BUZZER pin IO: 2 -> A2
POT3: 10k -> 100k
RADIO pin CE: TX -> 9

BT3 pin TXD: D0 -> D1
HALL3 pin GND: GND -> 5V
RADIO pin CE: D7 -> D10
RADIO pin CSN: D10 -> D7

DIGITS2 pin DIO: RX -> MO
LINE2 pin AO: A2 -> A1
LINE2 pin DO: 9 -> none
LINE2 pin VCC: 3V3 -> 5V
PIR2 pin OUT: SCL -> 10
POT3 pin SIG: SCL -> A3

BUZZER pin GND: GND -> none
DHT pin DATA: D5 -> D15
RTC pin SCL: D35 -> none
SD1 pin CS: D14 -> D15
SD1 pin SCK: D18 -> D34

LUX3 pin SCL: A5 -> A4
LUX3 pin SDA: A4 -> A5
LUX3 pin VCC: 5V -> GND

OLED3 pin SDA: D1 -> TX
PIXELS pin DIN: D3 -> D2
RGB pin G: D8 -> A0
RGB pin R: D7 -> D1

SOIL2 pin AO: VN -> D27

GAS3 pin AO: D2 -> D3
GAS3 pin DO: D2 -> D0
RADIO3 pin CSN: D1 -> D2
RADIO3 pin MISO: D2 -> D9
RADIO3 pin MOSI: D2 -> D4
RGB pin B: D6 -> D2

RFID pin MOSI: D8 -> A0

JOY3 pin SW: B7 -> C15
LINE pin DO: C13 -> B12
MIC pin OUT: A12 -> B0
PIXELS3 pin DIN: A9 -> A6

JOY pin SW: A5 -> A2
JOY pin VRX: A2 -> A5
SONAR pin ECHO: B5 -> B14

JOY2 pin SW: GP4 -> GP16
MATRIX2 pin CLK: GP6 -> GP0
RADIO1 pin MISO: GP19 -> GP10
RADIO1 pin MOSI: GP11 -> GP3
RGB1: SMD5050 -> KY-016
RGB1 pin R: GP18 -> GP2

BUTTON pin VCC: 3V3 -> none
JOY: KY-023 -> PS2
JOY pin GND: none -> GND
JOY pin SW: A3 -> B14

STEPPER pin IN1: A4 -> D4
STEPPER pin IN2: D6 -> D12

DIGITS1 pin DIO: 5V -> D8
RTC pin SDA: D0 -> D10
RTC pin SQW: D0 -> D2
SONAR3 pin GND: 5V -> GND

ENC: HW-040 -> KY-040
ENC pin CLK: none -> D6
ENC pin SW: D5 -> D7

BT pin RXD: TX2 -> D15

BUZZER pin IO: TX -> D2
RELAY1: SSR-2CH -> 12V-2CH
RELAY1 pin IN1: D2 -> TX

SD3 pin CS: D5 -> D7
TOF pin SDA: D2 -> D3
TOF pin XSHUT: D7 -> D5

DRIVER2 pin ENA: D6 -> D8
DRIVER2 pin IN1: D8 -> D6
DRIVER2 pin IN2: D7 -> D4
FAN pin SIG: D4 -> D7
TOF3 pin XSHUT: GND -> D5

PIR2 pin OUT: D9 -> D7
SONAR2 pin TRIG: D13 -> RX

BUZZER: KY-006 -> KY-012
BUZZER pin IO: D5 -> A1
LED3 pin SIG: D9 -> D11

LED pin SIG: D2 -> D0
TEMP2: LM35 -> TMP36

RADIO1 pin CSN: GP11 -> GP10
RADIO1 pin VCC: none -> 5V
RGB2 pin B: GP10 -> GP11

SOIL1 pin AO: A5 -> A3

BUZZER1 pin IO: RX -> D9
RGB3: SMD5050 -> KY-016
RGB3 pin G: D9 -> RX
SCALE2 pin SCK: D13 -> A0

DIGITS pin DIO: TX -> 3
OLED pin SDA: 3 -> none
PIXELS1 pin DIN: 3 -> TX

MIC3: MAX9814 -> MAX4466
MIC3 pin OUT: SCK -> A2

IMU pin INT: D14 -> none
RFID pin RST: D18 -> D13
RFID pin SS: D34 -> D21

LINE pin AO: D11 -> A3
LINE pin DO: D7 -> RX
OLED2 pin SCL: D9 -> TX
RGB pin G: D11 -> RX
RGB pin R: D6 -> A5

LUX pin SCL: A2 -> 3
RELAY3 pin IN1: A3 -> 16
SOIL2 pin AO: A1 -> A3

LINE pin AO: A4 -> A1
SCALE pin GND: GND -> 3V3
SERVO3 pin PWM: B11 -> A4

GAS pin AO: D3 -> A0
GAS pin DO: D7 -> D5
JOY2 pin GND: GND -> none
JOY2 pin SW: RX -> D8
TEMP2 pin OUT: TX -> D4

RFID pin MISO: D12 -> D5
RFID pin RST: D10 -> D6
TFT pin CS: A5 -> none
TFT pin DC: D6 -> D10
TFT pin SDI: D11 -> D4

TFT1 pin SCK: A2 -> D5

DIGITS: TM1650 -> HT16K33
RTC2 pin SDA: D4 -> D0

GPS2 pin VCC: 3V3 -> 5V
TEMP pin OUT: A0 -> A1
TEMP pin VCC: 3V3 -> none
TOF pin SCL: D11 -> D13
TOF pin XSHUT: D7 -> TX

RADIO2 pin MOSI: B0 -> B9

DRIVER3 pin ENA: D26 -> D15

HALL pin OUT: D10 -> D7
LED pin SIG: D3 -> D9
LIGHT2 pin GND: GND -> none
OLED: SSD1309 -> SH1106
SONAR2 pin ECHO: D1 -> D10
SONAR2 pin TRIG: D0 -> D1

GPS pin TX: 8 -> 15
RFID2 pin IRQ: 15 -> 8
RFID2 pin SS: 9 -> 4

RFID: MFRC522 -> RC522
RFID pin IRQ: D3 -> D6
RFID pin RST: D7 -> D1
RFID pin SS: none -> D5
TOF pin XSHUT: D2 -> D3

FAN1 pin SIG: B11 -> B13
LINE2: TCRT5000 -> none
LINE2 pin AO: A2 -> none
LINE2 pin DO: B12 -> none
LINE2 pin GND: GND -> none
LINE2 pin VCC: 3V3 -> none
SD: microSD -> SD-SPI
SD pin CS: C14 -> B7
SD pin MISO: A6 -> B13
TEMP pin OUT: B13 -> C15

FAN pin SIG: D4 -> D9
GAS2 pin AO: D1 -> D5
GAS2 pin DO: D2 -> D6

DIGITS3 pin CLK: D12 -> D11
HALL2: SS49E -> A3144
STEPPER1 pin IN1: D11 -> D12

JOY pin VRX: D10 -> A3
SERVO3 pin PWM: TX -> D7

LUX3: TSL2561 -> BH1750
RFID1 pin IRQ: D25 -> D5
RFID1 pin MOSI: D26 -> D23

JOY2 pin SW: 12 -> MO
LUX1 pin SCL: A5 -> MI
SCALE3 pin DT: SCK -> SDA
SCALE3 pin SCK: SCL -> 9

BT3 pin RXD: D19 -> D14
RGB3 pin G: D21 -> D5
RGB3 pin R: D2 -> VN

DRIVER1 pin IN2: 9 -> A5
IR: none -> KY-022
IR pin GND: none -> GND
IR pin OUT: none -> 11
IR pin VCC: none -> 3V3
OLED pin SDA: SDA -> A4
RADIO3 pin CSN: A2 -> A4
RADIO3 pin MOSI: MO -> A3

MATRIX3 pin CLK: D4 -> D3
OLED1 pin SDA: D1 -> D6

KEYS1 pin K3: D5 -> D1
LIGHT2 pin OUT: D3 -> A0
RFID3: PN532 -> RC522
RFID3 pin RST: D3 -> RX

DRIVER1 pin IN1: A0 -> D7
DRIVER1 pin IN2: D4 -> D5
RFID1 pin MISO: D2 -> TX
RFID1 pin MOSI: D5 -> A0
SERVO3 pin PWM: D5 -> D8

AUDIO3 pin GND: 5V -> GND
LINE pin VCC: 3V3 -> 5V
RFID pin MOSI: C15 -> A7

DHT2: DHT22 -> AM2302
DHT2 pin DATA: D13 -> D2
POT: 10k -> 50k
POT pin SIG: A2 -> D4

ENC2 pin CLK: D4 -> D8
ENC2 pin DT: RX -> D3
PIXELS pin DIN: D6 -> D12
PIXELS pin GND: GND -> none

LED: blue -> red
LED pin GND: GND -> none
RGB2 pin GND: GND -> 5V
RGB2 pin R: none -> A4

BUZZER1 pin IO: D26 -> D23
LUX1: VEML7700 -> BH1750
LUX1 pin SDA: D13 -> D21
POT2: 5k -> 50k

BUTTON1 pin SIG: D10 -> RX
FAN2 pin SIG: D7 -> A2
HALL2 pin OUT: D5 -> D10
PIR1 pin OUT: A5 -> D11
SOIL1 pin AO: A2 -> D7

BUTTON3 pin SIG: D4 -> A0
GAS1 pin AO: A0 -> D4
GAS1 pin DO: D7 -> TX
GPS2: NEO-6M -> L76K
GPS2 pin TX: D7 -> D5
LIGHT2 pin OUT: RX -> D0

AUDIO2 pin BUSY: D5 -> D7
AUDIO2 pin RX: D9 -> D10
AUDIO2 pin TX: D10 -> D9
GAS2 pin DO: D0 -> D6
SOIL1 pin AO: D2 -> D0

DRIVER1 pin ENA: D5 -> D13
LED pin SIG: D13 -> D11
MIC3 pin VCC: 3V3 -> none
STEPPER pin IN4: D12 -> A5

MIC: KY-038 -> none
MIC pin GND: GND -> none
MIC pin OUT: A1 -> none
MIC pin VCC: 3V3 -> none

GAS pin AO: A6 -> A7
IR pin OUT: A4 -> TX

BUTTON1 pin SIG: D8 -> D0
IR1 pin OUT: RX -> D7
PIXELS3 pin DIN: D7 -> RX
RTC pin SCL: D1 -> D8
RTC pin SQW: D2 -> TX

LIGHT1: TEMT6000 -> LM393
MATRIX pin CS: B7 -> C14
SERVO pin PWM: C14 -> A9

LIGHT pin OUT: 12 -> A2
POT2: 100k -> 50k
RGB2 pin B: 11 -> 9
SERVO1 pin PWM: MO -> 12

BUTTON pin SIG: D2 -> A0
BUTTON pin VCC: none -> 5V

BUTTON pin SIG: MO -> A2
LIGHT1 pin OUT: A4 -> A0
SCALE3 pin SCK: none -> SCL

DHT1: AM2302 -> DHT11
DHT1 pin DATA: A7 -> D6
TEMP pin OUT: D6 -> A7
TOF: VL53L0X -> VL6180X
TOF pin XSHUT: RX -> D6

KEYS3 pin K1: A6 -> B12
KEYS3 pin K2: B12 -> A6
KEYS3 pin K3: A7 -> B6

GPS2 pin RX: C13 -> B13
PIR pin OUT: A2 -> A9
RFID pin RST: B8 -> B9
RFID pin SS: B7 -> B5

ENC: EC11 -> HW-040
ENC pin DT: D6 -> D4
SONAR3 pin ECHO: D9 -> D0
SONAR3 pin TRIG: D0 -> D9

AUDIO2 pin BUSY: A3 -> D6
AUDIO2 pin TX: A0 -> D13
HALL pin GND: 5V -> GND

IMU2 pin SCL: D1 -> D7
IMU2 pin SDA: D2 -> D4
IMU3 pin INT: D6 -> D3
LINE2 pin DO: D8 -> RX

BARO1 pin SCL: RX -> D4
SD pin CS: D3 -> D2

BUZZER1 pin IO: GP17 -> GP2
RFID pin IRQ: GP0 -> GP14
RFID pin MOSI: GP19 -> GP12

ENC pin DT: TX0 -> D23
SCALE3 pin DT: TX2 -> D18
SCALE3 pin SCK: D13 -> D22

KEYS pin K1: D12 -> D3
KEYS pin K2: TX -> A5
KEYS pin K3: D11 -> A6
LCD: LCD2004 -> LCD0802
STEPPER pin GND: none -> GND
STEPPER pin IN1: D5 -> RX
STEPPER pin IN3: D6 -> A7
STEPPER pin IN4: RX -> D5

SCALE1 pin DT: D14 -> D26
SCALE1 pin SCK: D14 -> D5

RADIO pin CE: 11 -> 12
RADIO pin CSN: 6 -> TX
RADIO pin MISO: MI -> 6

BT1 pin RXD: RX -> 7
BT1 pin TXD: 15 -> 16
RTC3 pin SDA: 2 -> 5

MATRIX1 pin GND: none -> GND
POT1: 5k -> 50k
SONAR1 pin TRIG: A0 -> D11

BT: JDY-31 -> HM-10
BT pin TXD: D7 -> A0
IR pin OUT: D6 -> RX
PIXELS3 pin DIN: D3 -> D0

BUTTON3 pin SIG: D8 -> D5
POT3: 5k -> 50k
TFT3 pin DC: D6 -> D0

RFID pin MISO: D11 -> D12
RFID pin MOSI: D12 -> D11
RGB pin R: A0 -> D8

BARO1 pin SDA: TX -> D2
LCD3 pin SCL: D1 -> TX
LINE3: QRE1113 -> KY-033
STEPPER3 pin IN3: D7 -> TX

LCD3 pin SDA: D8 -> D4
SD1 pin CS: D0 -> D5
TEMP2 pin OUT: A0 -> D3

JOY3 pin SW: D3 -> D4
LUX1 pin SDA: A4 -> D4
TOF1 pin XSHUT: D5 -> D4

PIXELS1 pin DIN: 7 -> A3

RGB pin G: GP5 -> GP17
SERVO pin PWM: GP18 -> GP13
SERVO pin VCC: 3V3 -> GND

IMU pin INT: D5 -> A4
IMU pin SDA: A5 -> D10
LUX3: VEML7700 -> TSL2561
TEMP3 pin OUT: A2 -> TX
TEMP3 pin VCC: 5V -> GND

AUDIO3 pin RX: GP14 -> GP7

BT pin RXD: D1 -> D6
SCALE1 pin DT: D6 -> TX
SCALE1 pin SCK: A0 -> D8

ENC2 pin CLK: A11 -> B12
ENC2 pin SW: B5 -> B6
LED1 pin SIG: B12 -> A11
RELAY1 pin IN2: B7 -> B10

**WHAT THE TASK ASKS**
When you reach the line holding "LUX3: TSL2561 -> BH1750" in the records above, begin reproducing exactly, stop after the line holding "LED pin GND: GND -> none", and output nothing else.

**ANSWER FOR THIS EXERCISE**
LUX3: TSL2561 -> BH1750
RFID1 pin IRQ: D25 -> D5
RFID1 pin MOSI: D26 -> D23

JOY2 pin SW: 12 -> MO
LUX1 pin SCL: A5 -> MI
SCALE3 pin DT: SCK -> SDA
SCALE3 pin SCK: SCL -> 9

BT3 pin RXD: D19 -> D14
RGB3 pin G: D21 -> D5
RGB3 pin R: D2 -> VN

DRIVER1 pin IN2: 9 -> A5
IR: none -> KY-022
IR pin GND: none -> GND
IR pin OUT: none -> 11
IR pin VCC: none -> 3V3
OLED pin SDA: SDA -> A4
RADIO3 pin CSN: A2 -> A4
RADIO3 pin MOSI: MO -> A3

MATRIX3 pin CLK: D4 -> D3
OLED1 pin SDA: D1 -> D6

KEYS1 pin K3: D5 -> D1
LIGHT2 pin OUT: D3 -> A0
RFID3: PN532 -> RC522
RFID3 pin RST: D3 -> RX

DRIVER1 pin IN1: A0 -> D7
DRIVER1 pin IN2: D4 -> D5
RFID1 pin MISO: D2 -> TX
RFID1 pin MOSI: D5 -> A0
SERVO3 pin PWM: D5 -> D8

AUDIO3 pin GND: 5V -> GND
LINE pin VCC: 3V3 -> 5V
RFID pin MOSI: C15 -> A7

DHT2: DHT22 -> AM2302
DHT2 pin DATA: D13 -> D2
POT: 10k -> 50k
POT pin SIG: A2 -> D4

ENC2 pin CLK: D4 -> D8
ENC2 pin DT: RX -> D3
PIXELS pin DIN: D6 -> D12
PIXELS pin GND: GND -> none

LED: blue -> red
LED pin GND: GND -> none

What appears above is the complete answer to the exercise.